Extracted data: Begin

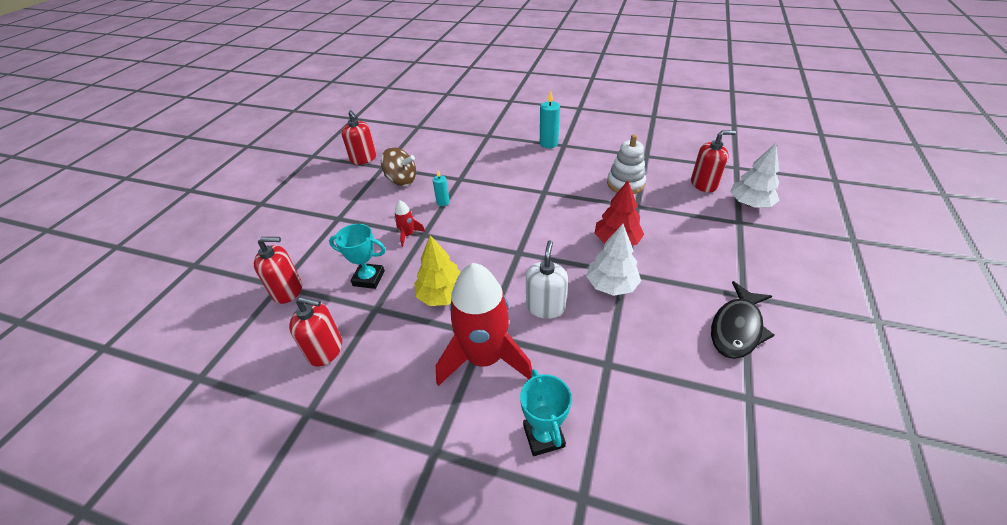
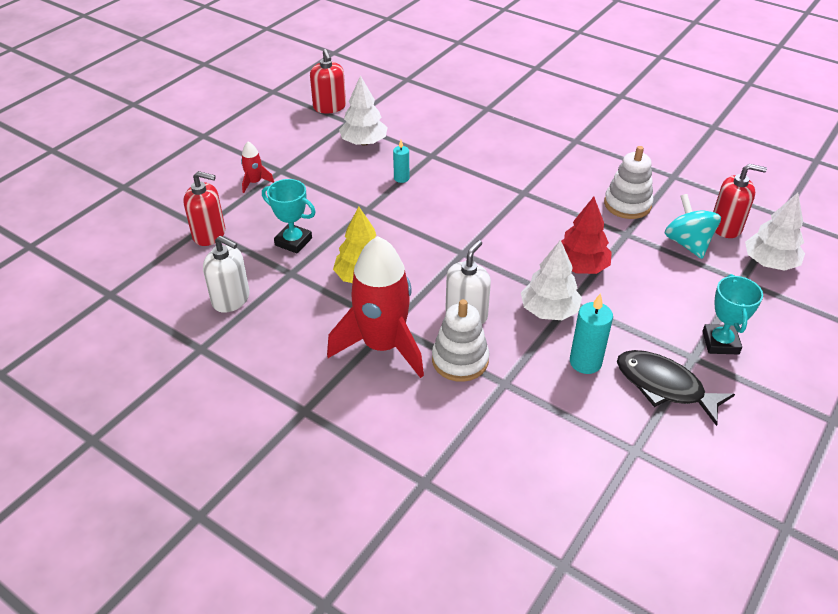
camera: 15 degrees right, 0 degrees up
red soap dispenser [289,297,342,367] -> white soap dispenser [203,236,250,313]
brown spinning top [381,147,416,186] -> white tree [339,75,388,146]
red rocket [394,200,425,247] -> red rocket moved to [241,142,274,193]
turquoise trophy [520,370,572,456] -> turquoise trophy moved to [702,274,763,354]
turquoise candle [540,90,560,148] -> turquoise candle moved to [570,293,613,374]
black fish [711,281,775,359] -> black fish turned 75 degrees clockwise [617,350,735,426]
none -> white stacking toy [432,299,489,382]
none -> turquoise spinning top [665,194,721,259]

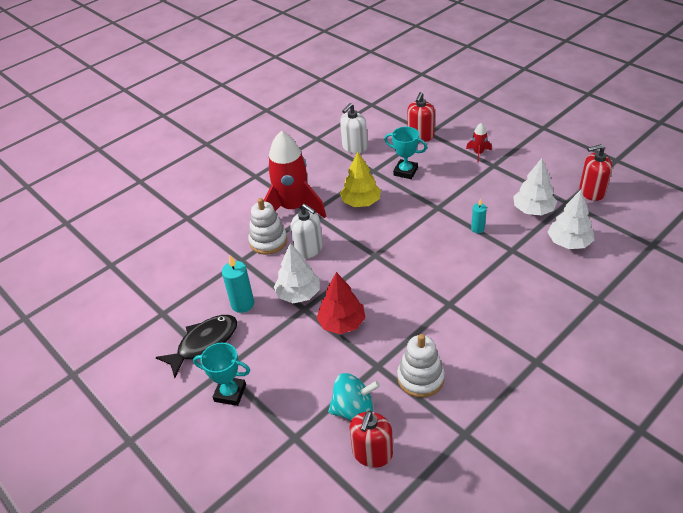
camera: 105 degrees right, 0 degrees up
turquoise trophy [262,179,316,254] -> turquoise trophy turned 75 degrees clockwise [384,127,427,179]
white tree [745,193,805,271] -> white tree moved to [548,190,594,249]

Extracted data: End

• Problem description:
Considering only lines that hold the word "turquoise", work out how many appear in the listing above and give that number only.

• Result:
4